Exercise description: Drop every image, then reproduce the data exactly as given.

Stored data:

__________

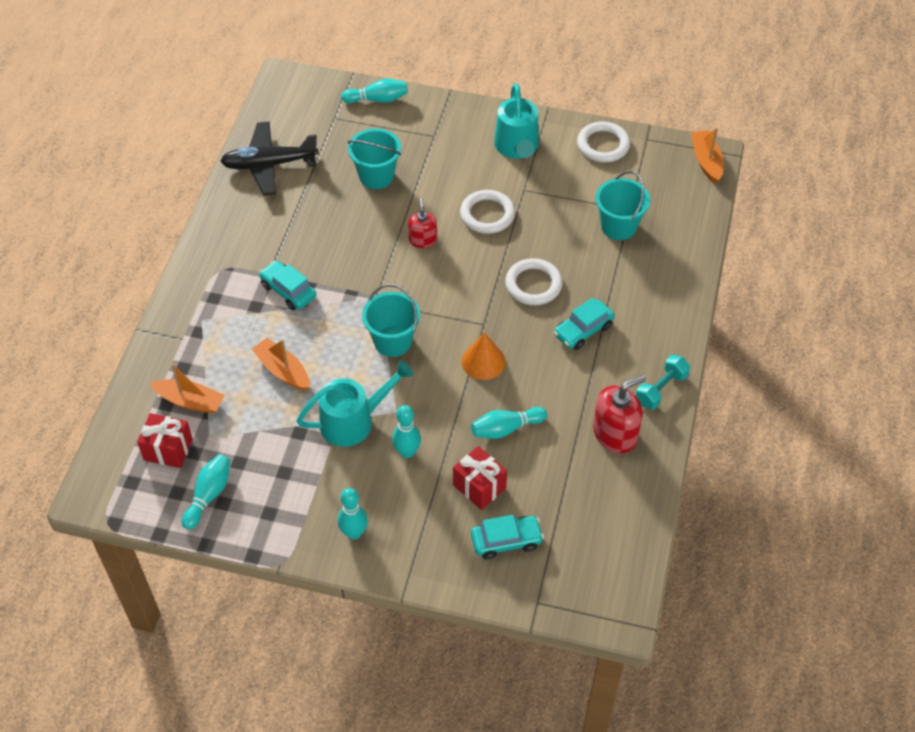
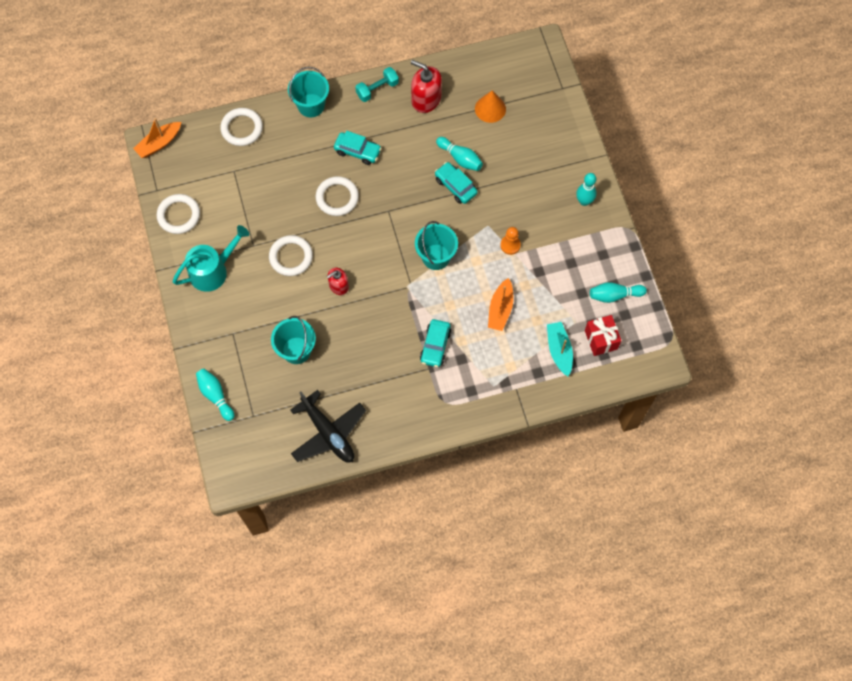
camera: 120 degrees left, 15 degrees up
(190, 401) = (559, 350): orange boat -> turquoise boat
(353, 421) = (510, 245): turquoise watering can -> orange pawn
(407, 452) = (512, 203): turquoise bowling pin -> none
(479, 487) = (510, 152): red gift -> none
(483, 361) = (418, 196): orange cone -> orange cone (490, 109)
(506, 541) = (535, 121): turquoise car -> turquoise car (455, 186)
(618, 226) = (254, 170): turquoise bucket -> turquoise bucket (311, 105)
(661, 389) = (377, 89): turquoise dumbbell -> turquoise dumbbell turned 45 degrees counterclockwise
(682, 237) = (242, 128): none -> white ring

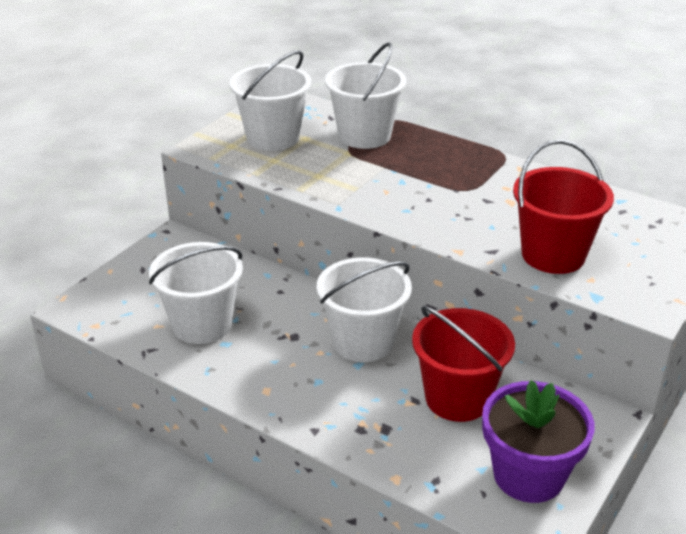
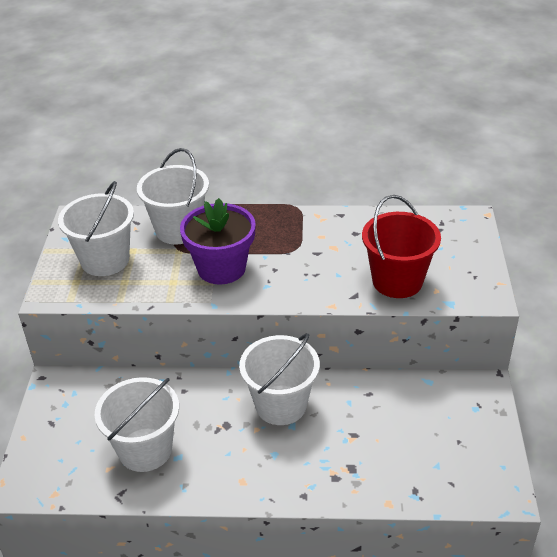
camera: 30 degrees left, 5 degrees up
(457, 398) = (381, 418): red bucket -> none
(528, 475) = (469, 454): purple flower pot -> purple flower pot (221, 268)

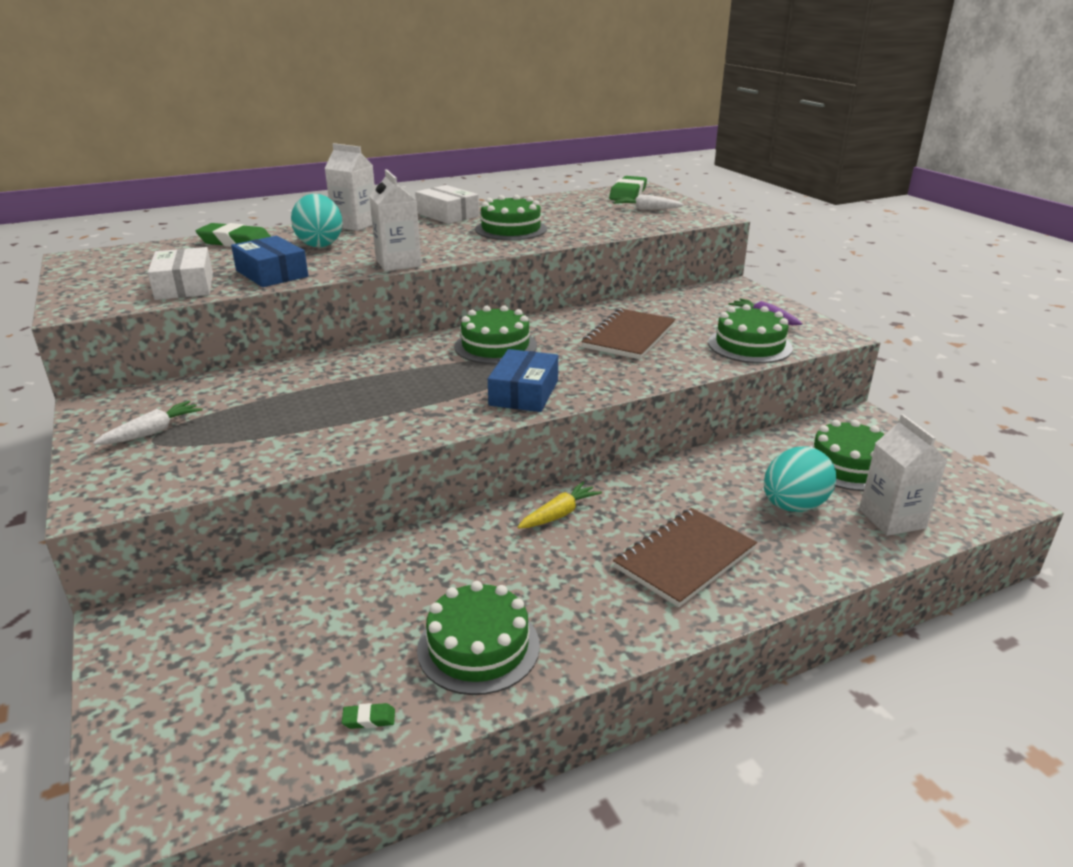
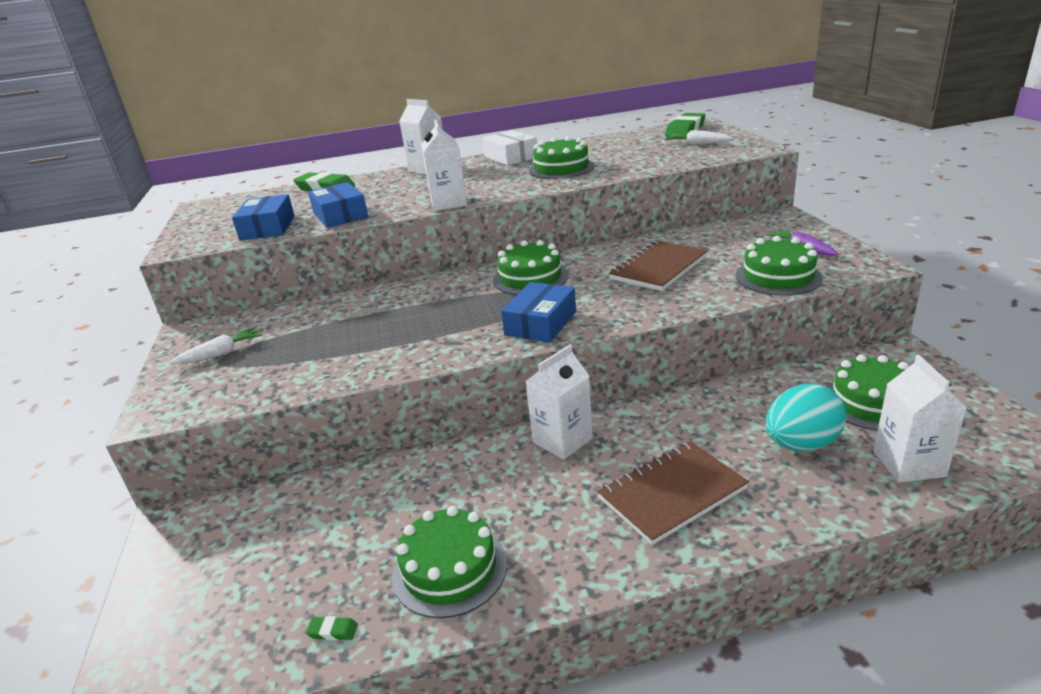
camera: 15 degrees right, 0 degrees up
(184, 286) = (268, 228): white box -> blue box
(320, 244) = (391, 188): turquoise egg -> none
(559, 514) = (562, 440): yellow carrot -> white carton

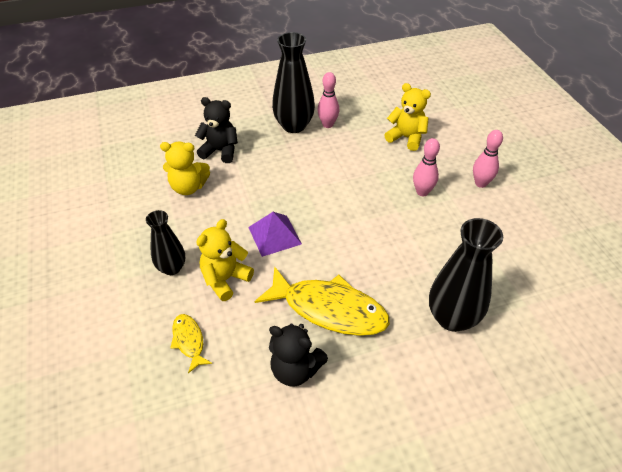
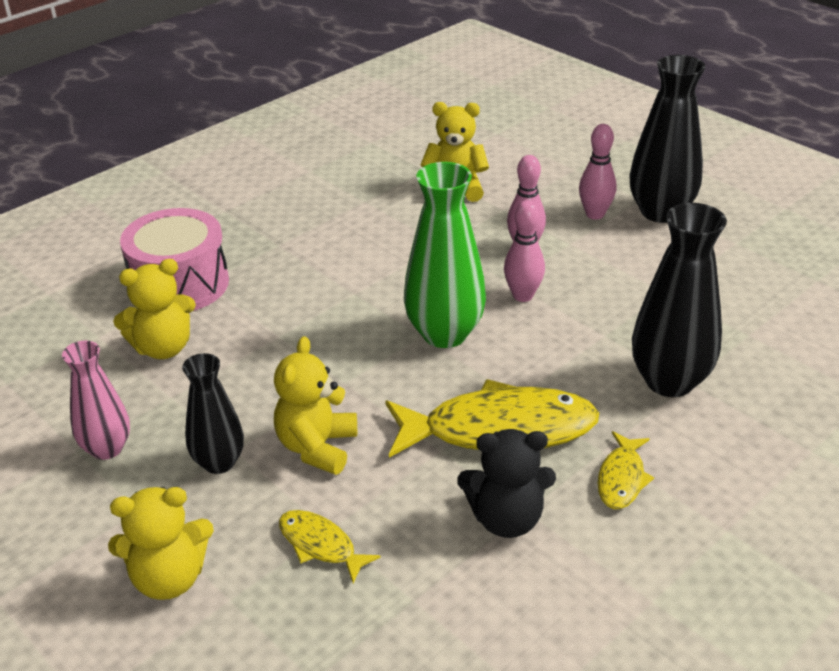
camera: 25 degrees left, 10 degrees down
(106, 327) = (169, 578): none -> yellow teddy bear
(126, 237) = (107, 448): none -> pink vase
(220, 151) = (180, 284): black teddy bear -> pink drum
(274, 235) = (351, 366): purple pyramid -> none
(294, 126) = (275, 218): black vase -> black vase (660, 212)
(328, 124) = (327, 203): pink bowling pin -> pink bowling pin (523, 296)
(338, 233) = (444, 334): none -> green vase
(379, 372) = (621, 478): none -> yellow fish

__________

Reply:
camera: 120 degrees left, 15 degrees up
(190, 401) = (559, 350): orange boat -> turquoise boat
(353, 421) = (510, 245): turquoise watering can -> orange pawn
(407, 452) = (512, 203): turquoise bowling pin -> none
(479, 487) = (510, 152): red gift -> none
(483, 361) = (418, 196): orange cone -> orange cone (490, 109)
(506, 541) = (535, 121): turquoise car -> turquoise car (455, 186)
(618, 226) = (254, 170): turquoise bucket -> turquoise bucket (311, 105)
(661, 389) = (377, 89): turquoise dumbbell -> turquoise dumbbell turned 45 degrees counterclockwise
(682, 237) = (242, 128): none -> white ring

camera: 30 degrees left, 5 degrees up
(457, 398) = (381, 418): red bucket -> none
(528, 475) = (469, 454): purple flower pot -> purple flower pot (221, 268)

camera: 15 degrees right, 0 degrees up
(184, 286) = (268, 228): white box -> blue box
(320, 244) = (391, 188): turquoise egg -> none
(559, 514) = (562, 440): yellow carrot -> white carton

camera: 25 degrees left, 10 degrees down
(106, 327) = (169, 578): none -> yellow teddy bear
(126, 237) = (107, 448): none -> pink vase
(220, 151) = (180, 284): black teddy bear -> pink drum
(274, 235) = (351, 366): purple pyramid -> none
(294, 126) = (275, 218): black vase -> black vase (660, 212)
(328, 124) = (327, 203): pink bowling pin -> pink bowling pin (523, 296)
(338, 233) = (444, 334): none -> green vase
(379, 372) = (621, 478): none -> yellow fish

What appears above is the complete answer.